• _EXERCISE OBJECTIVE_
In the records below, begin at the line containing "green spoon: 3 -> 0" and end at the line containing "green vase: 0 -> 1"; quote every line in that span exactly, including both boundary lines, and no others.

--- DATA ---

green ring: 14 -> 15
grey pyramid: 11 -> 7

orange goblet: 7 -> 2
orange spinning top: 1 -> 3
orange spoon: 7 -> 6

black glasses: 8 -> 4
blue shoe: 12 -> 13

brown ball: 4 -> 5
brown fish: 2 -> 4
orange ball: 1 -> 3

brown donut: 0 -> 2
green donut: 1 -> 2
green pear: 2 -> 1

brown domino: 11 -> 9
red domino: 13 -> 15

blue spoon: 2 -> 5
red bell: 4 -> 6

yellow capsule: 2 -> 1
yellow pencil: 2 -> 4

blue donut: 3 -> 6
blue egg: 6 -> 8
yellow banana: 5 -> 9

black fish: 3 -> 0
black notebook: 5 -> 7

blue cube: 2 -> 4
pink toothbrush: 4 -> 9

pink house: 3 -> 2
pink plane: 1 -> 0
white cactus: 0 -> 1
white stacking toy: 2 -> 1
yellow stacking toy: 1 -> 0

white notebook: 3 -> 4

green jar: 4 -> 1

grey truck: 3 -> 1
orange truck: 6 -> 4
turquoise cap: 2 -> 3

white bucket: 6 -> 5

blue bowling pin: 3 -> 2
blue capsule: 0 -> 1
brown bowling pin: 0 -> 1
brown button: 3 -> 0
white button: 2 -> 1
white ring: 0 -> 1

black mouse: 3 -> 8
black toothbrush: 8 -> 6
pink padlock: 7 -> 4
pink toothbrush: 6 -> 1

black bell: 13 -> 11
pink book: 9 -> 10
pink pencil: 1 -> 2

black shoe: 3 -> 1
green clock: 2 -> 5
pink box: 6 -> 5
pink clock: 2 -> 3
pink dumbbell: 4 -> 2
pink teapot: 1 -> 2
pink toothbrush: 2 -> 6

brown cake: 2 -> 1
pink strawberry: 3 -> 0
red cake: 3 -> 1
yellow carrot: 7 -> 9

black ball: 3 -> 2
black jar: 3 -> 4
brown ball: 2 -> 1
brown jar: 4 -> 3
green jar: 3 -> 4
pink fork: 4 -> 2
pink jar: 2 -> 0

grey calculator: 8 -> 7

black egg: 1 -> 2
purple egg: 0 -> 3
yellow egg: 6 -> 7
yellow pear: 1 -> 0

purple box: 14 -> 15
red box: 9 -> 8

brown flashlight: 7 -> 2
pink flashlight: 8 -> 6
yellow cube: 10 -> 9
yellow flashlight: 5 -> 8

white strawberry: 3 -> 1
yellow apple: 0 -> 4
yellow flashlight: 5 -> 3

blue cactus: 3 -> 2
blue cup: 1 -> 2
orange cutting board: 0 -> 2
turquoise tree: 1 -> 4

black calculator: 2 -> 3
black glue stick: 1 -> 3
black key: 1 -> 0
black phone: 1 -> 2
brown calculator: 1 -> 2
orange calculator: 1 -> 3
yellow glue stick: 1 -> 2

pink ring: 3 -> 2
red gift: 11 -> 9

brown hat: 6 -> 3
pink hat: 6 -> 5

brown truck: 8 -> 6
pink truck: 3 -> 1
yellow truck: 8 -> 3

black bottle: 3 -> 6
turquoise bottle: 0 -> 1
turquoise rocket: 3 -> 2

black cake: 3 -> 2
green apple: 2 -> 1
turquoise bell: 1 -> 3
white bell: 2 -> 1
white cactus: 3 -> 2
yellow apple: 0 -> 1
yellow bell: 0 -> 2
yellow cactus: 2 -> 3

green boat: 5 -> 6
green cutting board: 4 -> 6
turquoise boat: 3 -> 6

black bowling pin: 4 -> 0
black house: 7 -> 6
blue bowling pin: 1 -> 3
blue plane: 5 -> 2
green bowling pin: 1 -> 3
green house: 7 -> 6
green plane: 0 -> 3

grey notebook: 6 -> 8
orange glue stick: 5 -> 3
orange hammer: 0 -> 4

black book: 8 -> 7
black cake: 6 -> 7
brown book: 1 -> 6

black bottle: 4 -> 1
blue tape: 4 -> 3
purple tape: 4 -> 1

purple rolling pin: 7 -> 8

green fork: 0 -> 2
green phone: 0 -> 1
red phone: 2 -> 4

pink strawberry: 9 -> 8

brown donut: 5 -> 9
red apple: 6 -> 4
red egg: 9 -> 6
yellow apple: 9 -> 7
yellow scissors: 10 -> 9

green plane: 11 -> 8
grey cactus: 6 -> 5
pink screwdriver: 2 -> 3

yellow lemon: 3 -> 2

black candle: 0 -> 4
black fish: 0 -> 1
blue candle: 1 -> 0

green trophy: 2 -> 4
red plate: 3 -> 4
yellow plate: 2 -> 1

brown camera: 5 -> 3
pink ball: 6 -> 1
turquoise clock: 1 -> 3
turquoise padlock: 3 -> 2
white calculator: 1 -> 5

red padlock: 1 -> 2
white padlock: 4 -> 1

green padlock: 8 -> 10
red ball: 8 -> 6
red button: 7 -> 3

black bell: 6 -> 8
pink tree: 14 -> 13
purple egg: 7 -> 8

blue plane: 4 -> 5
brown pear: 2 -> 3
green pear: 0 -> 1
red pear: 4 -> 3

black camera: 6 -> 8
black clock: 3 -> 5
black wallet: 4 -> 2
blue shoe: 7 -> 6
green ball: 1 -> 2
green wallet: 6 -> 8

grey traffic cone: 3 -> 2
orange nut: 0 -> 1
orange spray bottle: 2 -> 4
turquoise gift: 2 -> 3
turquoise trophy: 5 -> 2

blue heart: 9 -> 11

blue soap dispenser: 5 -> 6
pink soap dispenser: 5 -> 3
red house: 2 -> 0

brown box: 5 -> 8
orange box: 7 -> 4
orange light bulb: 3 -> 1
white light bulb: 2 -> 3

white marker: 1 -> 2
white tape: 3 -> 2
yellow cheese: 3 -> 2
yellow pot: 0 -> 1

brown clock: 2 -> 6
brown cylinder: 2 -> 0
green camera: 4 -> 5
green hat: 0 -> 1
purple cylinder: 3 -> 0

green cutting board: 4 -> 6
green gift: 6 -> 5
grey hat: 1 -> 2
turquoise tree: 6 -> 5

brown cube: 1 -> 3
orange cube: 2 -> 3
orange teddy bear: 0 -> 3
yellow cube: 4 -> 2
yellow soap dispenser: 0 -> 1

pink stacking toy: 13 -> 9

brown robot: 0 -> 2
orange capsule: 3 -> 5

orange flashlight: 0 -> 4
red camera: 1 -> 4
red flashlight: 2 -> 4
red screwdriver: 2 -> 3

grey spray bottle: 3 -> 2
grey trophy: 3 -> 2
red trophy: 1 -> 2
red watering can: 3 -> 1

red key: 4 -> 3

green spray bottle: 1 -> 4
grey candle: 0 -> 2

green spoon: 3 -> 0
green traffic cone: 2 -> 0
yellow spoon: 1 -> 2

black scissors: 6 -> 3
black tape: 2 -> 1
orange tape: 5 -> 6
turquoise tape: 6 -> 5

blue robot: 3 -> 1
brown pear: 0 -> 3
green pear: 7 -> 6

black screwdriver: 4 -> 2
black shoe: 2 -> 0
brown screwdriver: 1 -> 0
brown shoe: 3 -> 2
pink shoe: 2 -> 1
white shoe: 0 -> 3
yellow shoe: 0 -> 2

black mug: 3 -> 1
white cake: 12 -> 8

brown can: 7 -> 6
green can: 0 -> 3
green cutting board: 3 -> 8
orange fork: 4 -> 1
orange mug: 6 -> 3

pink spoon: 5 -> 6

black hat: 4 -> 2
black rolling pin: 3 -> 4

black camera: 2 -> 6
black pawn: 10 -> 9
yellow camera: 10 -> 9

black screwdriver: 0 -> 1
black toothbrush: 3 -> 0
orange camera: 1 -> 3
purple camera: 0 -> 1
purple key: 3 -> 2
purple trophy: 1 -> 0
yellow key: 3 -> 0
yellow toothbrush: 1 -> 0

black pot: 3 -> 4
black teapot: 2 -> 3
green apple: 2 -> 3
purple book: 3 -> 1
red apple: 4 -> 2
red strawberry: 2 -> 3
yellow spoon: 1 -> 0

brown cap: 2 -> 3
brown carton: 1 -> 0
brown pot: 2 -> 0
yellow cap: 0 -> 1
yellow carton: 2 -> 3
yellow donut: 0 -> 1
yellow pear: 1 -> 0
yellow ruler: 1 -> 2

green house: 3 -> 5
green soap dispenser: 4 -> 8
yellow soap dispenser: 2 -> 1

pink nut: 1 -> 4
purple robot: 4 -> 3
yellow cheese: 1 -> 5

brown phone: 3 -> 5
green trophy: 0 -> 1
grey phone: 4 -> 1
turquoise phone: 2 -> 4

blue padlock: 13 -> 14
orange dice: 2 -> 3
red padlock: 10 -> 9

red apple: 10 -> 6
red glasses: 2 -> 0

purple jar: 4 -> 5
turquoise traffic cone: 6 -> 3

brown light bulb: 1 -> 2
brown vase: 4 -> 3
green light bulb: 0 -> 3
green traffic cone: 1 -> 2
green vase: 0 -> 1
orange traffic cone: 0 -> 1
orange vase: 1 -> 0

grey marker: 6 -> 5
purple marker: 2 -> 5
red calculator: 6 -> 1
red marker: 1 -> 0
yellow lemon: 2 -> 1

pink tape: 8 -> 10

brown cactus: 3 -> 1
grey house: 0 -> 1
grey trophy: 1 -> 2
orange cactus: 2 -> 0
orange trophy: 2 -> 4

---

• _WRITTEN SOLUTION_
green spoon: 3 -> 0
green traffic cone: 2 -> 0
yellow spoon: 1 -> 2

black scissors: 6 -> 3
black tape: 2 -> 1
orange tape: 5 -> 6
turquoise tape: 6 -> 5

blue robot: 3 -> 1
brown pear: 0 -> 3
green pear: 7 -> 6

black screwdriver: 4 -> 2
black shoe: 2 -> 0
brown screwdriver: 1 -> 0
brown shoe: 3 -> 2
pink shoe: 2 -> 1
white shoe: 0 -> 3
yellow shoe: 0 -> 2

black mug: 3 -> 1
white cake: 12 -> 8

brown can: 7 -> 6
green can: 0 -> 3
green cutting board: 3 -> 8
orange fork: 4 -> 1
orange mug: 6 -> 3

pink spoon: 5 -> 6

black hat: 4 -> 2
black rolling pin: 3 -> 4

black camera: 2 -> 6
black pawn: 10 -> 9
yellow camera: 10 -> 9

black screwdriver: 0 -> 1
black toothbrush: 3 -> 0
orange camera: 1 -> 3
purple camera: 0 -> 1
purple key: 3 -> 2
purple trophy: 1 -> 0
yellow key: 3 -> 0
yellow toothbrush: 1 -> 0

black pot: 3 -> 4
black teapot: 2 -> 3
green apple: 2 -> 3
purple book: 3 -> 1
red apple: 4 -> 2
red strawberry: 2 -> 3
yellow spoon: 1 -> 0

brown cap: 2 -> 3
brown carton: 1 -> 0
brown pot: 2 -> 0
yellow cap: 0 -> 1
yellow carton: 2 -> 3
yellow donut: 0 -> 1
yellow pear: 1 -> 0
yellow ruler: 1 -> 2

green house: 3 -> 5
green soap dispenser: 4 -> 8
yellow soap dispenser: 2 -> 1

pink nut: 1 -> 4
purple robot: 4 -> 3
yellow cheese: 1 -> 5

brown phone: 3 -> 5
green trophy: 0 -> 1
grey phone: 4 -> 1
turquoise phone: 2 -> 4

blue padlock: 13 -> 14
orange dice: 2 -> 3
red padlock: 10 -> 9

red apple: 10 -> 6
red glasses: 2 -> 0

purple jar: 4 -> 5
turquoise traffic cone: 6 -> 3

brown light bulb: 1 -> 2
brown vase: 4 -> 3
green light bulb: 0 -> 3
green traffic cone: 1 -> 2
green vase: 0 -> 1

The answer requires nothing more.